» GIVEN RECORDS
=-=-=

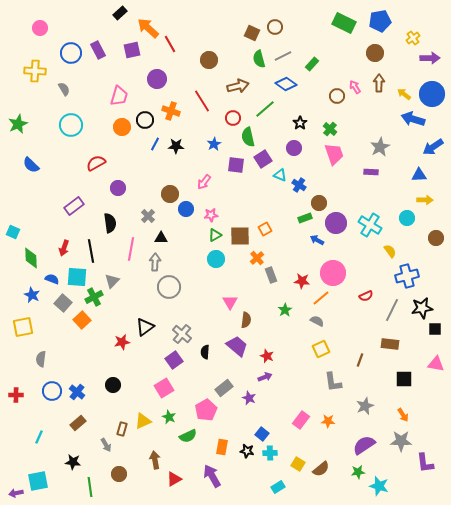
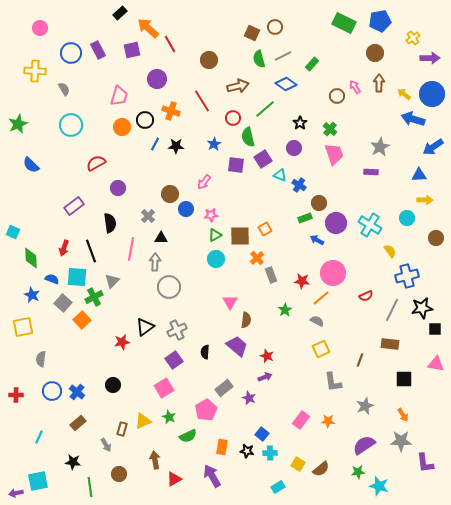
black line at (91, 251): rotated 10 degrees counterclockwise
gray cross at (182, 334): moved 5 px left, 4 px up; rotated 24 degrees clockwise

=-=-=

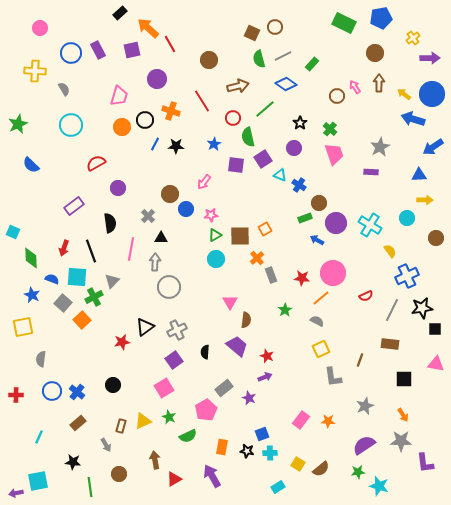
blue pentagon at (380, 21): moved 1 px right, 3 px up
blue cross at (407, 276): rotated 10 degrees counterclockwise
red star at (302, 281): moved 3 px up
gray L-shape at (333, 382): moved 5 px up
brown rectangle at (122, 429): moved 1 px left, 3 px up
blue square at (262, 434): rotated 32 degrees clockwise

=-=-=

» DIRECTIONS FOR THIS TASK
Reproduce word for word the lines of the listing above, from the one containing "black line at" through the one containing "gray cross at", both included.

» SOLVED PROBLEM
black line at (91, 251): rotated 10 degrees counterclockwise
gray cross at (182, 334): moved 5 px left, 4 px up; rotated 24 degrees clockwise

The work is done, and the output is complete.